## Problem requirements
Take the lines below between the one holding "DRIVER2 pin IN2: A5 -> 6" and the one holding "SERVO: MG90S -> MG996R", inclusive, and copy them exactly. Add nothing.

## Supplied material
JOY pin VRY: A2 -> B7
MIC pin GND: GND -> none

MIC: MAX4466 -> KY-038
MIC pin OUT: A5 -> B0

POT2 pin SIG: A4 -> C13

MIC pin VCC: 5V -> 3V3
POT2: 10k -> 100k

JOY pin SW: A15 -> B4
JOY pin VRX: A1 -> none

---

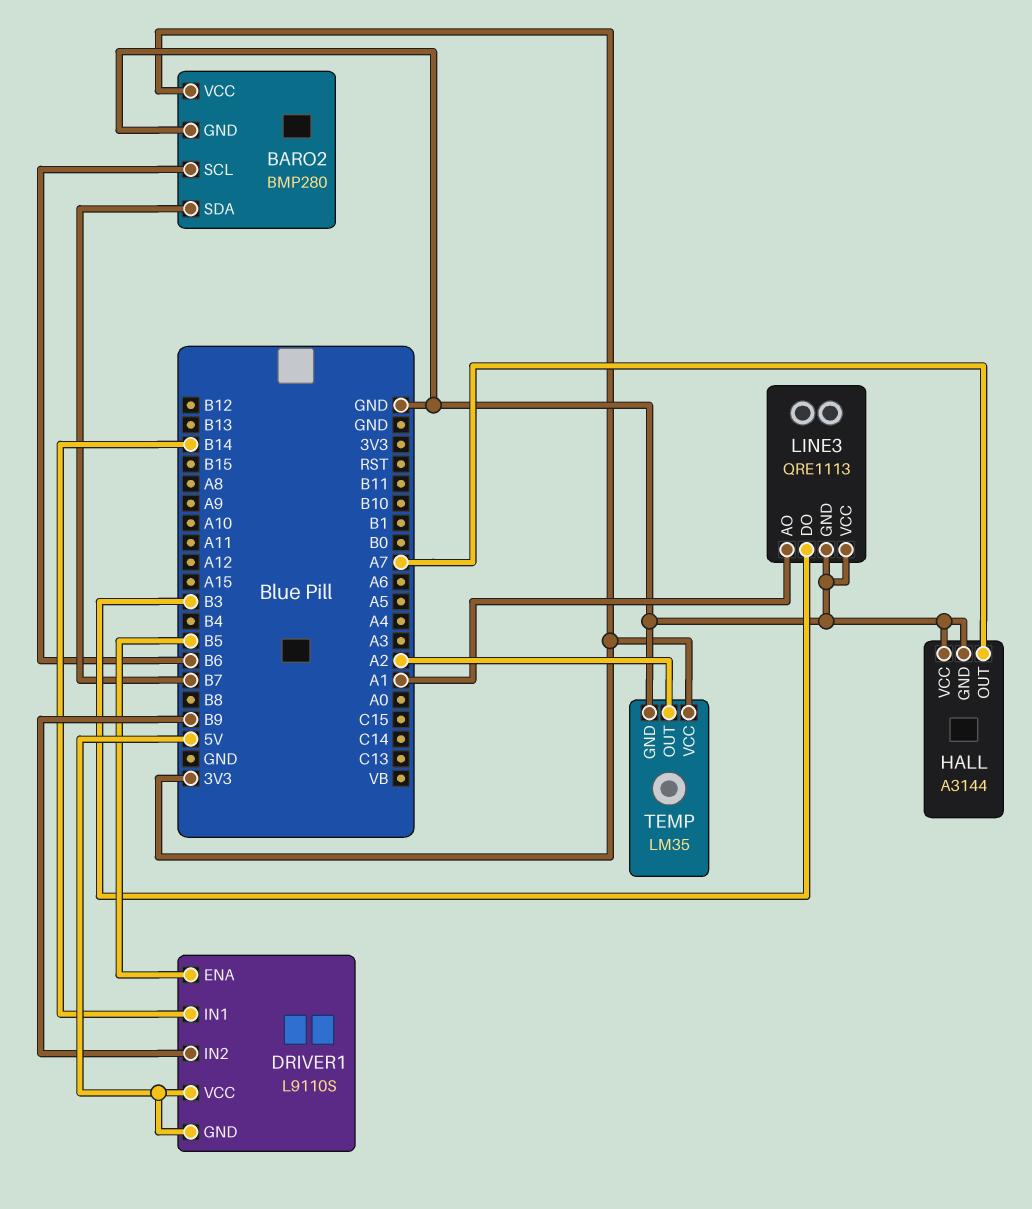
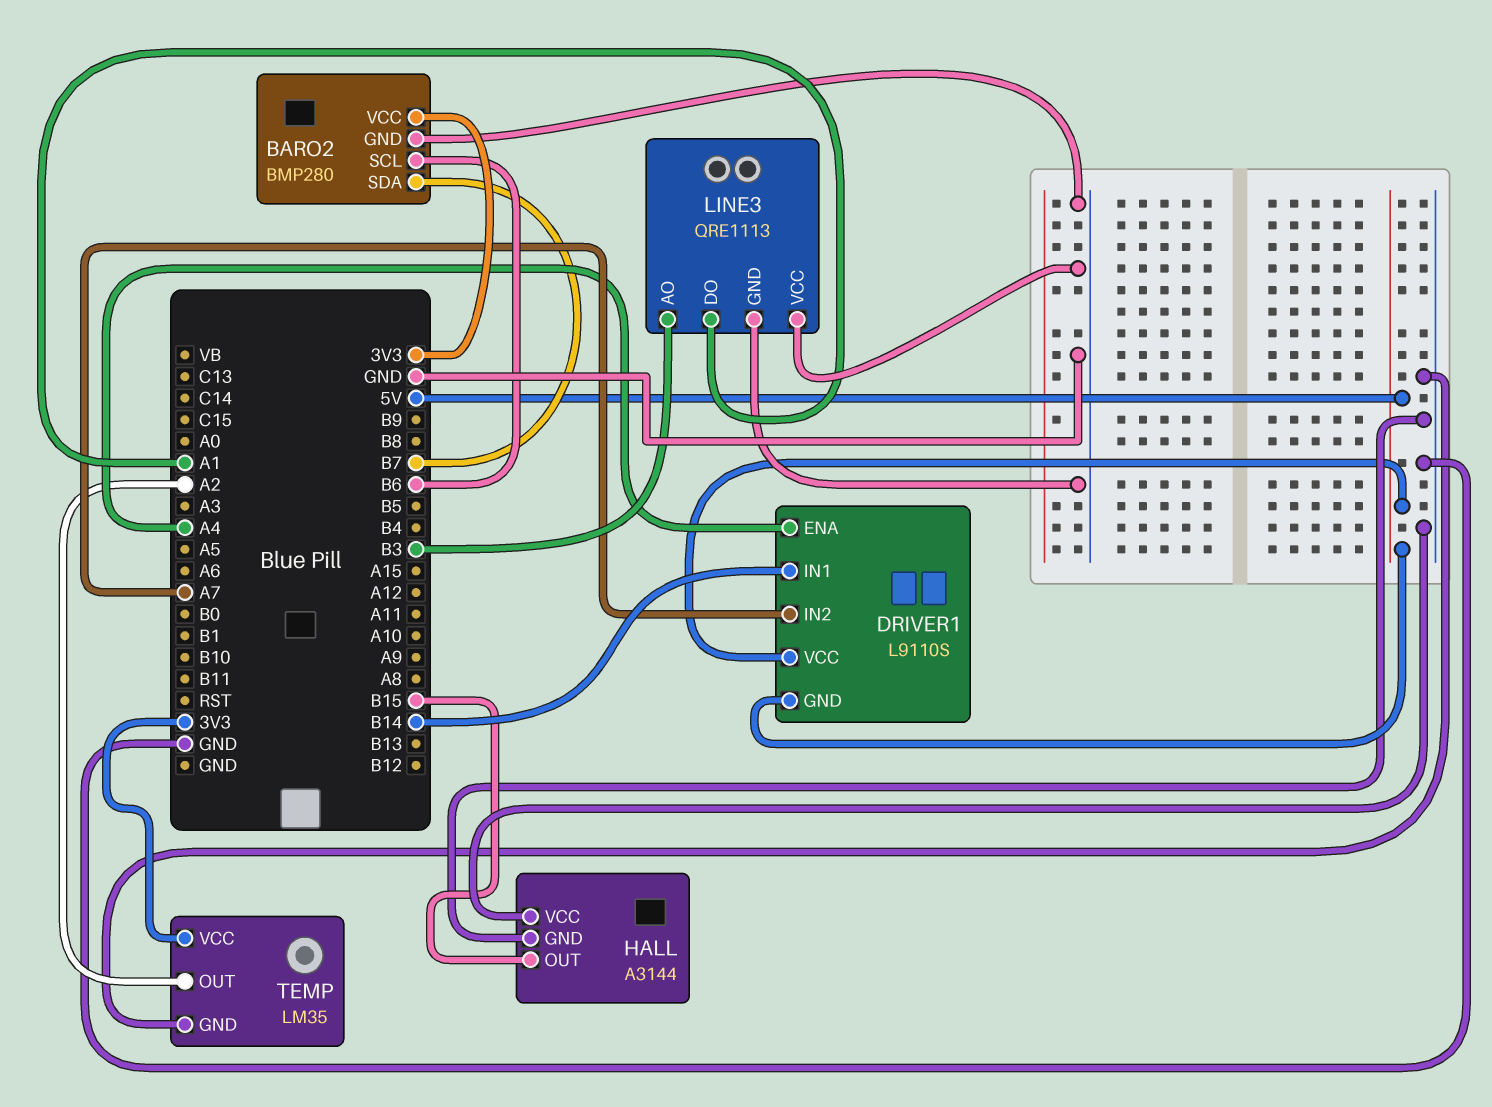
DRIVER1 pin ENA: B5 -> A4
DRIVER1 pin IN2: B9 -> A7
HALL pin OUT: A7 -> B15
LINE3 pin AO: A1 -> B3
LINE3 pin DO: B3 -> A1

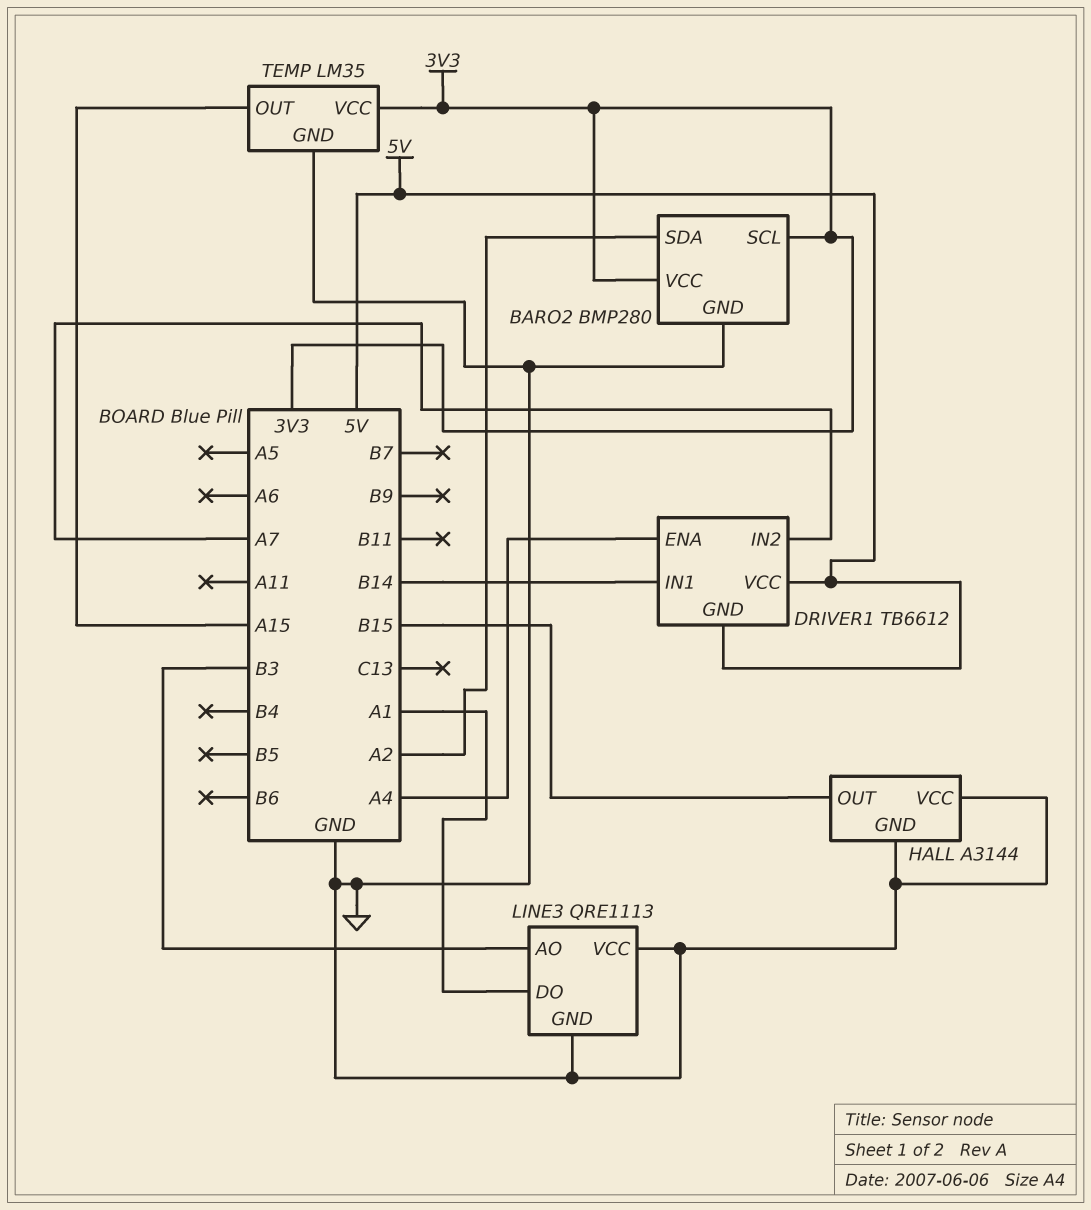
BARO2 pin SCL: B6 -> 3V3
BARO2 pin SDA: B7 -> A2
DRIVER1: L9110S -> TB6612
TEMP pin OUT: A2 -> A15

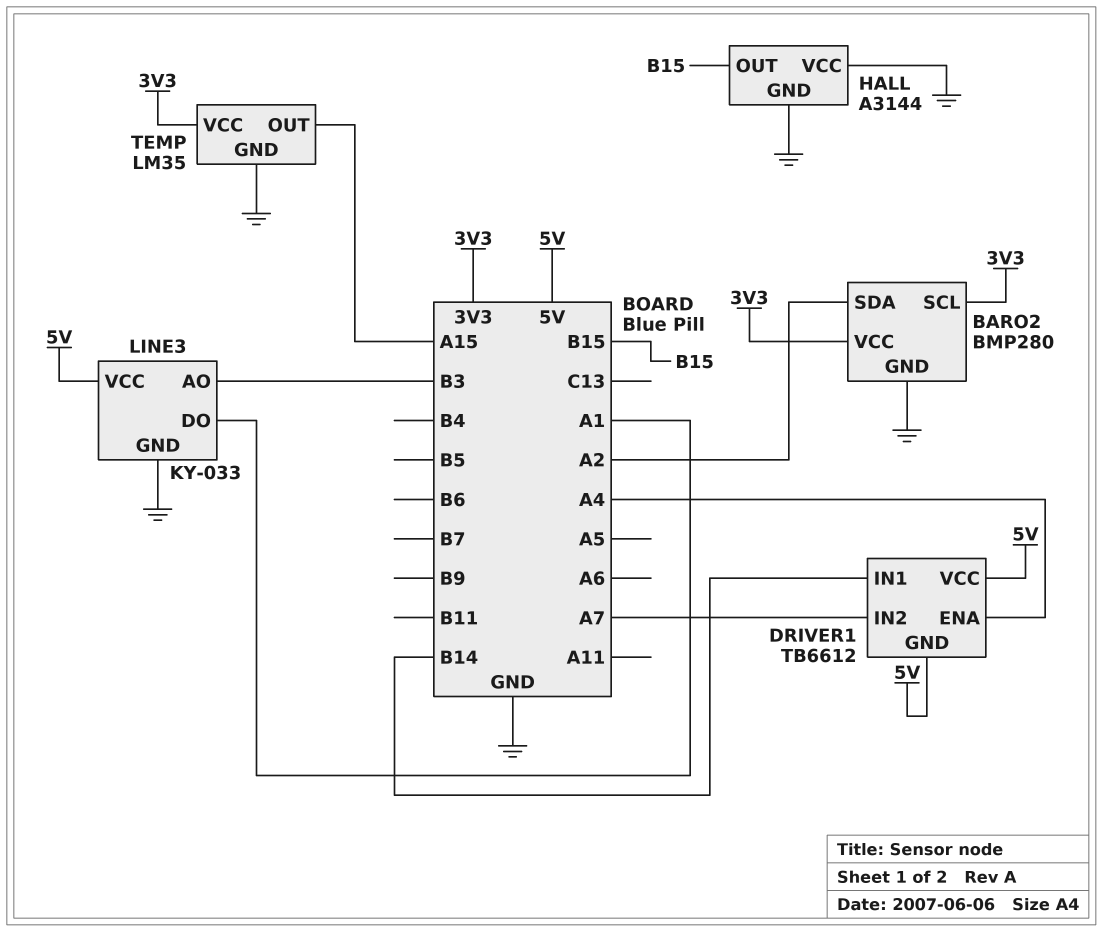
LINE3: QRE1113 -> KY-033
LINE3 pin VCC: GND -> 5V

...

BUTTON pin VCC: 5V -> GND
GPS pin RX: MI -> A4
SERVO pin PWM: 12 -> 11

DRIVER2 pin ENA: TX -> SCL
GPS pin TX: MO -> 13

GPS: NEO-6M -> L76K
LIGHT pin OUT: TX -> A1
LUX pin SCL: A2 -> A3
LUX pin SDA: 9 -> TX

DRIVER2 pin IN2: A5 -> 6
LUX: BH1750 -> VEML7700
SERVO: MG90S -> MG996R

## Expected output
DRIVER2 pin IN2: A5 -> 6
LUX: BH1750 -> VEML7700
SERVO: MG90S -> MG996R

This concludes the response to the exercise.